* BEGIN *
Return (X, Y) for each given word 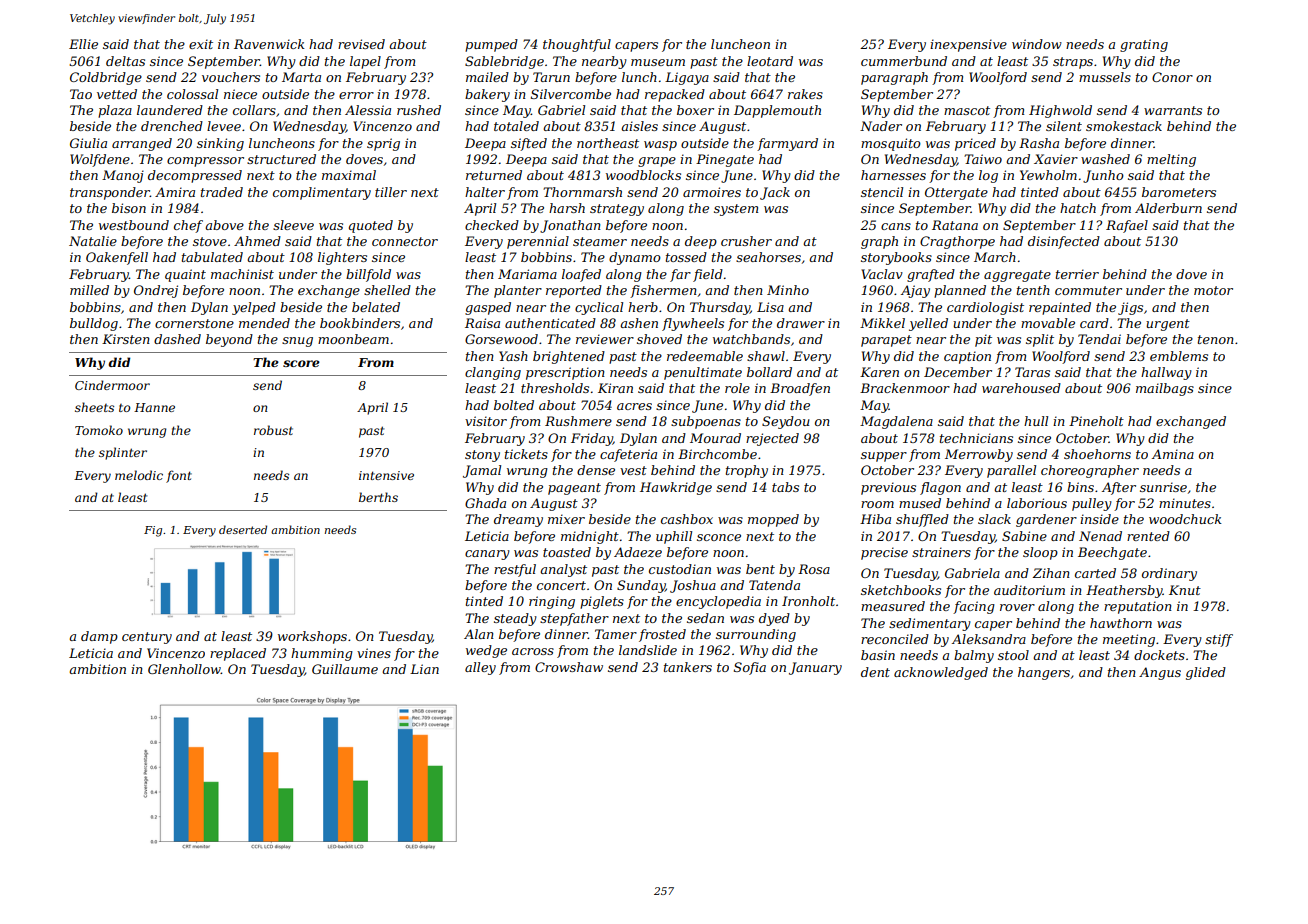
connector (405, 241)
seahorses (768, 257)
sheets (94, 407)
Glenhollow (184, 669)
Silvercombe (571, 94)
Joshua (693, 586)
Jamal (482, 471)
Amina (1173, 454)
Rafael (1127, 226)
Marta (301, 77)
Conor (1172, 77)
* END *
* BEGIN *
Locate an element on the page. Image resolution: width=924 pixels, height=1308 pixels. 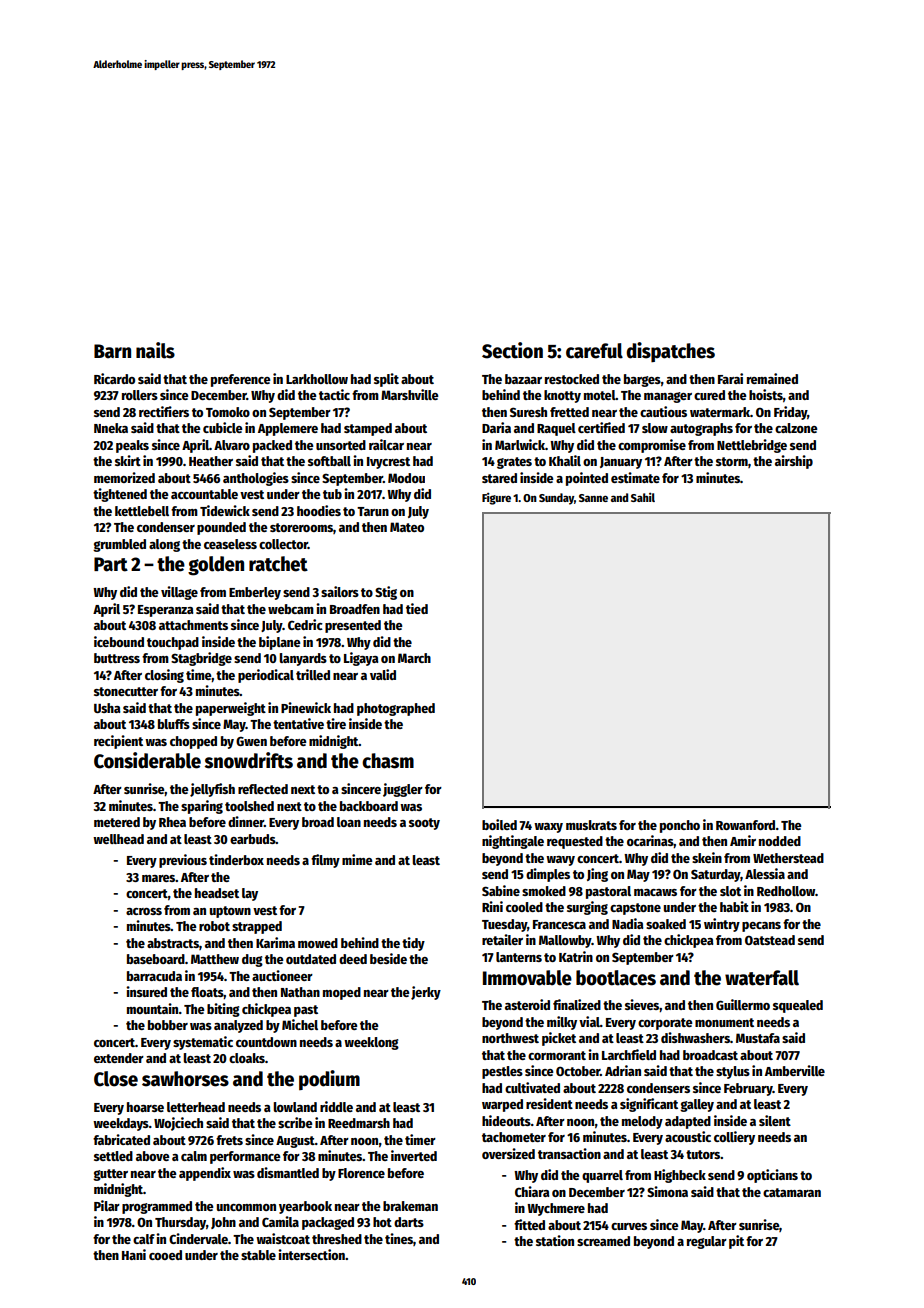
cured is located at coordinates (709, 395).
* END *
• _Requirement_: Copy the data above word for word, starting with the line that contains "Return (X, Y) for each given word" and going on through the line that contains "Conor (1172, 77)", both included. Leave the pictures out.

• _Answer to the task_:
Return (X, Y) for each given word 
connector (405, 241)
seahorses (768, 257)
sheets (94, 407)
Glenhollow (184, 669)
Silvercombe (571, 94)
Joshua (693, 586)
Jamal (482, 471)
Amina (1173, 454)
Rafael (1127, 226)
Marta (301, 77)
Conor (1172, 77)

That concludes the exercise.